## PROVIDED RECORDS
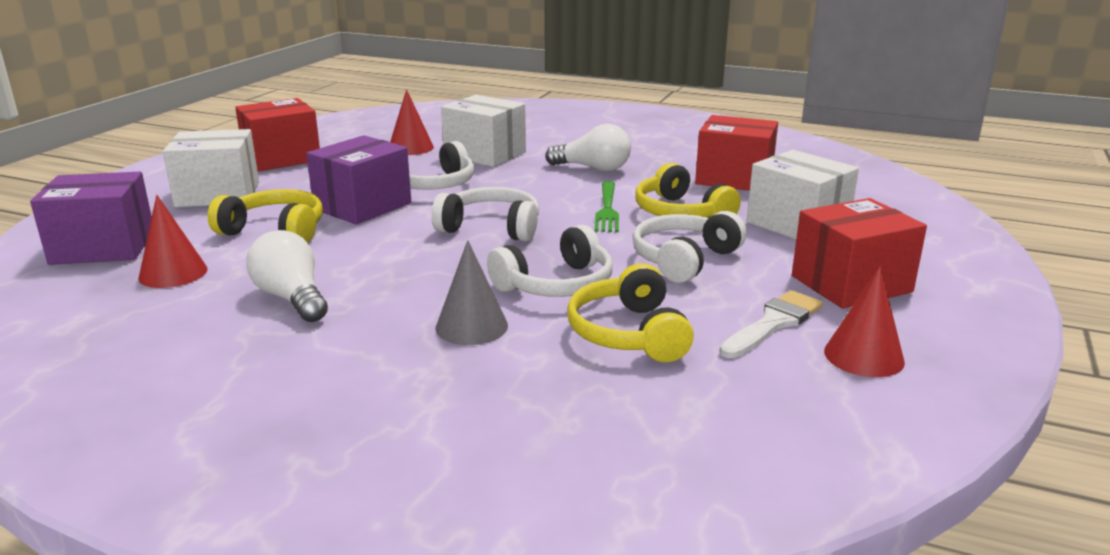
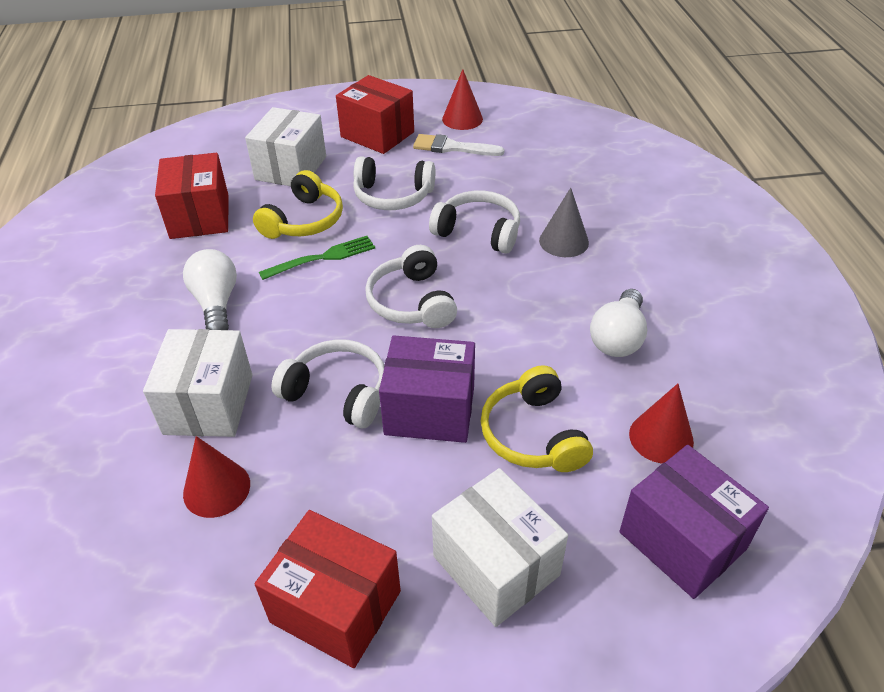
camera: 120 degrees left, 20 degrees up
yellow headphones [567,263,694,362] -> none

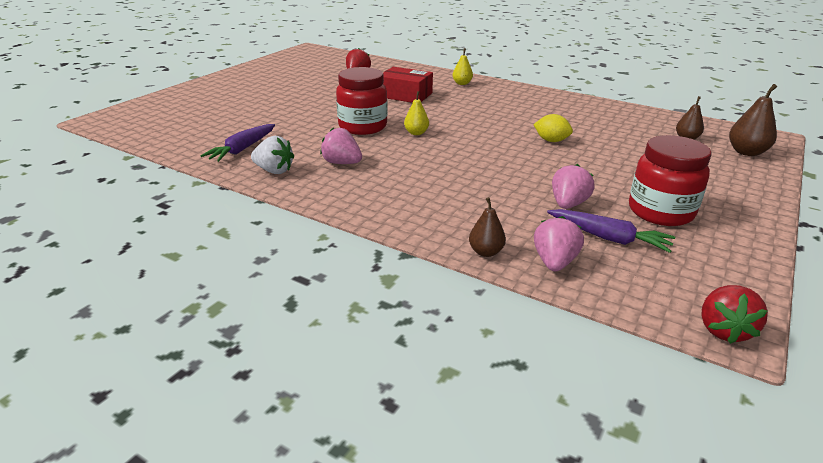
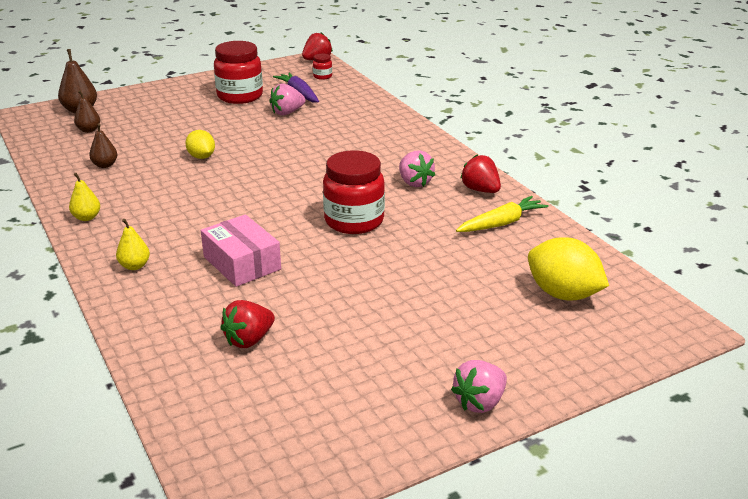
camera: 150 degrees left, 0 degrees up
purple carrot [200,124,275,162] -> yellow carrot [456,196,548,232]
white strawberry [251,136,294,174] -> red strawberry [460,154,501,193]
red box [383,67,433,103] -> pink box [201,214,281,287]
yellow pear [404,91,429,135] -> yellow pear moved to [69,173,100,221]
brown pear [469,197,506,257] -> brown pear moved to [89,123,118,168]
pink strawberry [534,216,584,271] -> pink strawberry moved to [451,360,507,413]
none -> red jar [313,54,332,80]
none -> yellow lemon [528,237,609,301]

## BRIEF
What you return must match the records line for line, with the pictures left out.

## TASK OUTPUT
camera: 120 degrees left, 20 degrees up
yellow headphones [567,263,694,362] -> none

camera: 150 degrees left, 0 degrees up
purple carrot [200,124,275,162] -> yellow carrot [456,196,548,232]
white strawberry [251,136,294,174] -> red strawberry [460,154,501,193]
red box [383,67,433,103] -> pink box [201,214,281,287]
yellow pear [404,91,429,135] -> yellow pear moved to [69,173,100,221]
brown pear [469,197,506,257] -> brown pear moved to [89,123,118,168]
pink strawberry [534,216,584,271] -> pink strawberry moved to [451,360,507,413]
none -> red jar [313,54,332,80]
none -> yellow lemon [528,237,609,301]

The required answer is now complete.